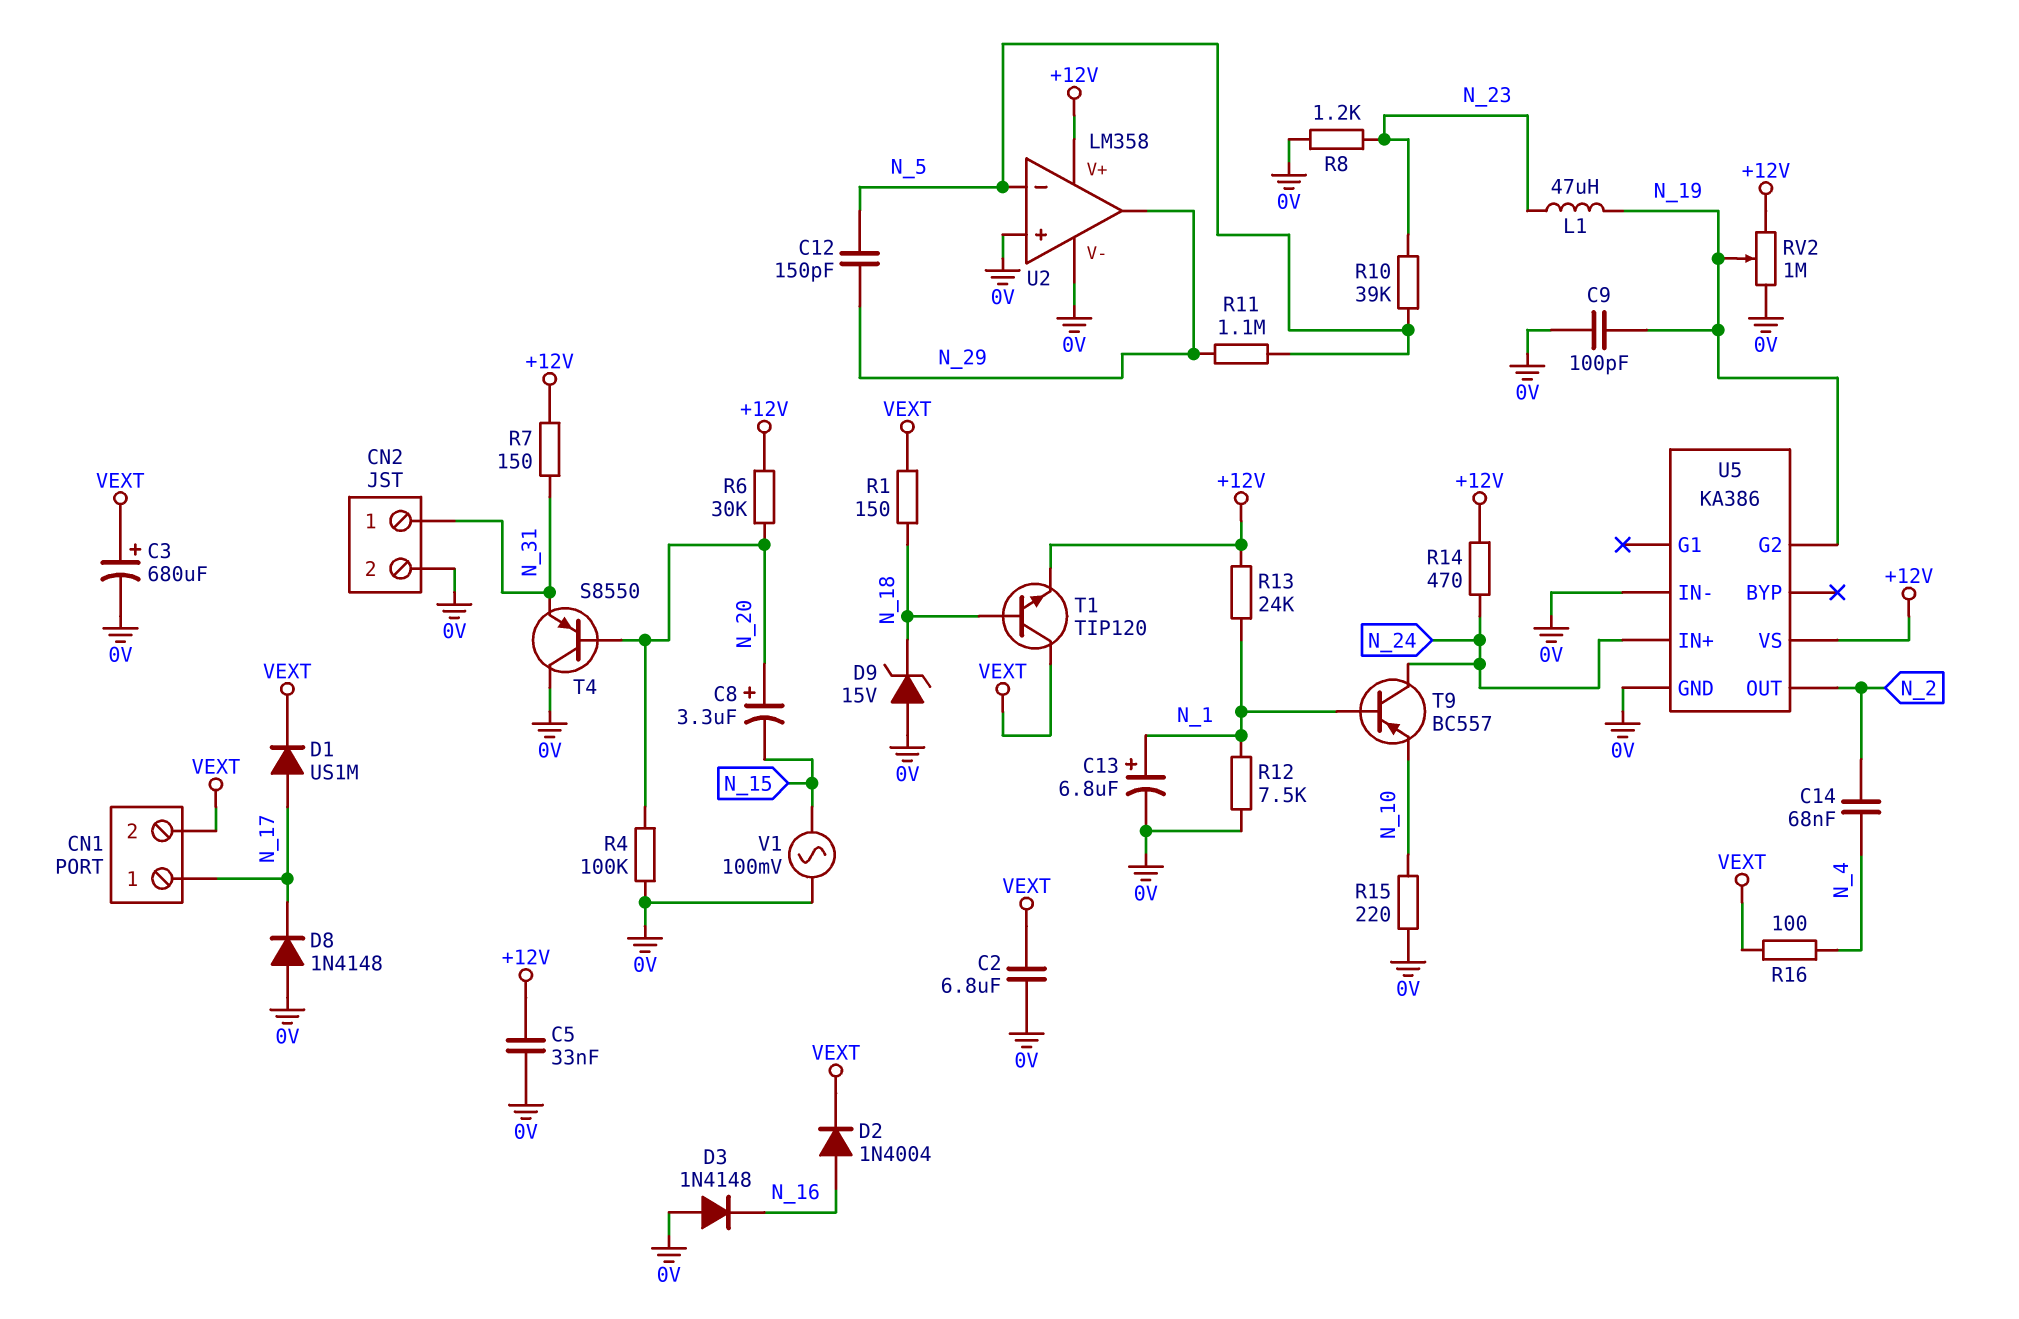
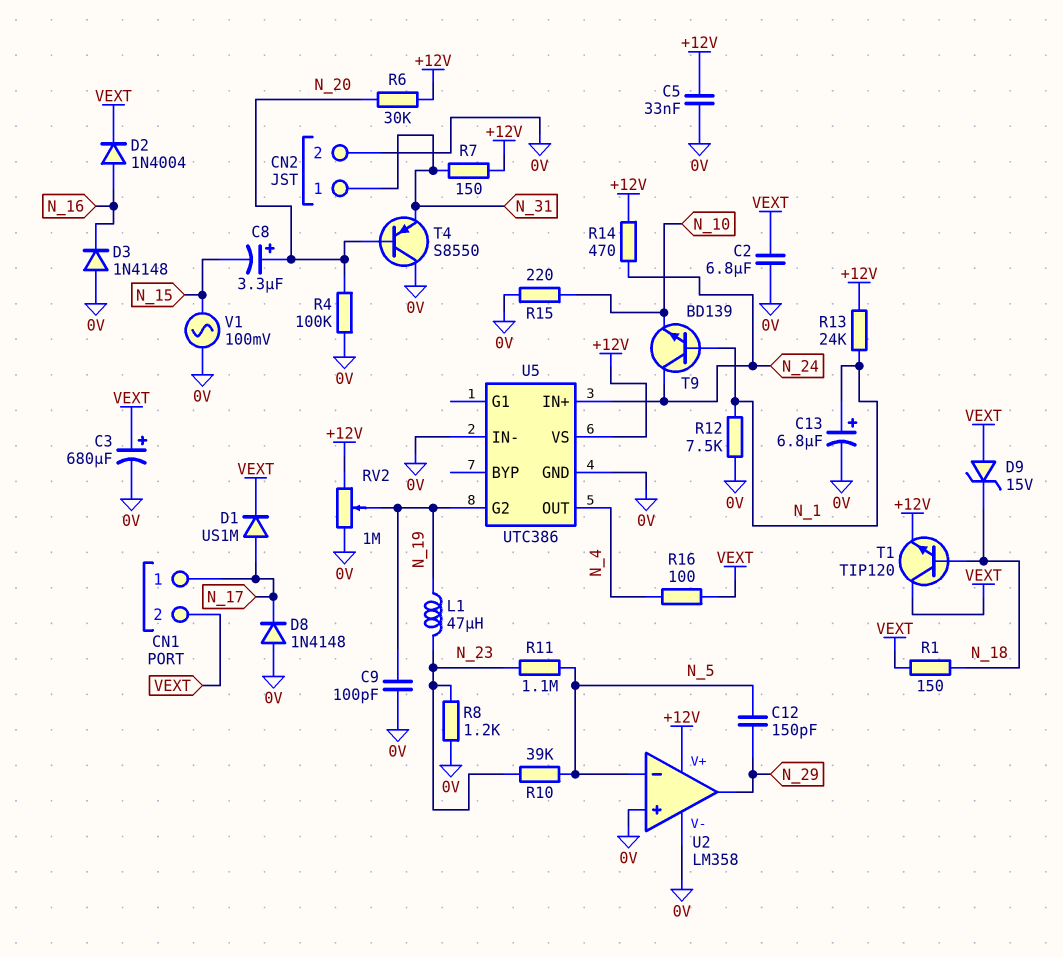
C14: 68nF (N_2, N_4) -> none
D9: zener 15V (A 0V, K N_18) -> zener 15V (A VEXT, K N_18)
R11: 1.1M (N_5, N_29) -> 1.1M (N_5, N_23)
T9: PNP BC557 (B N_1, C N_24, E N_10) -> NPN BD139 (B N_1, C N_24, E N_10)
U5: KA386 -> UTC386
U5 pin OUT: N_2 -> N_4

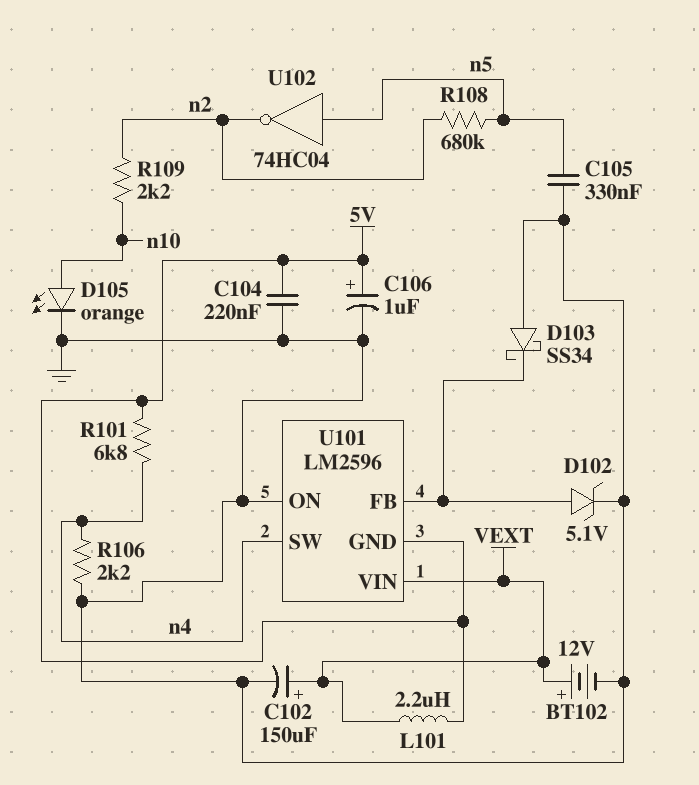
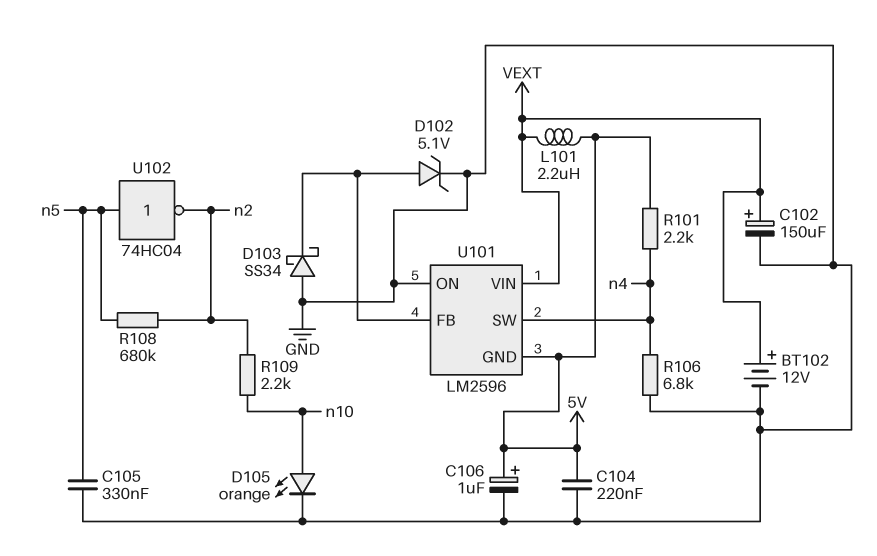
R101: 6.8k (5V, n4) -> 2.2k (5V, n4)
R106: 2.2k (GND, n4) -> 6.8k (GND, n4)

**Try it:** A word-for-word retyping of the material above is expected, without pictures.

**Answer to this exercise:**
C14: 68nF (N_2, N_4) -> none
D9: zener 15V (A 0V, K N_18) -> zener 15V (A VEXT, K N_18)
R11: 1.1M (N_5, N_29) -> 1.1M (N_5, N_23)
T9: PNP BC557 (B N_1, C N_24, E N_10) -> NPN BD139 (B N_1, C N_24, E N_10)
U5: KA386 -> UTC386
U5 pin OUT: N_2 -> N_4

R101: 6.8k (5V, n4) -> 2.2k (5V, n4)
R106: 2.2k (GND, n4) -> 6.8k (GND, n4)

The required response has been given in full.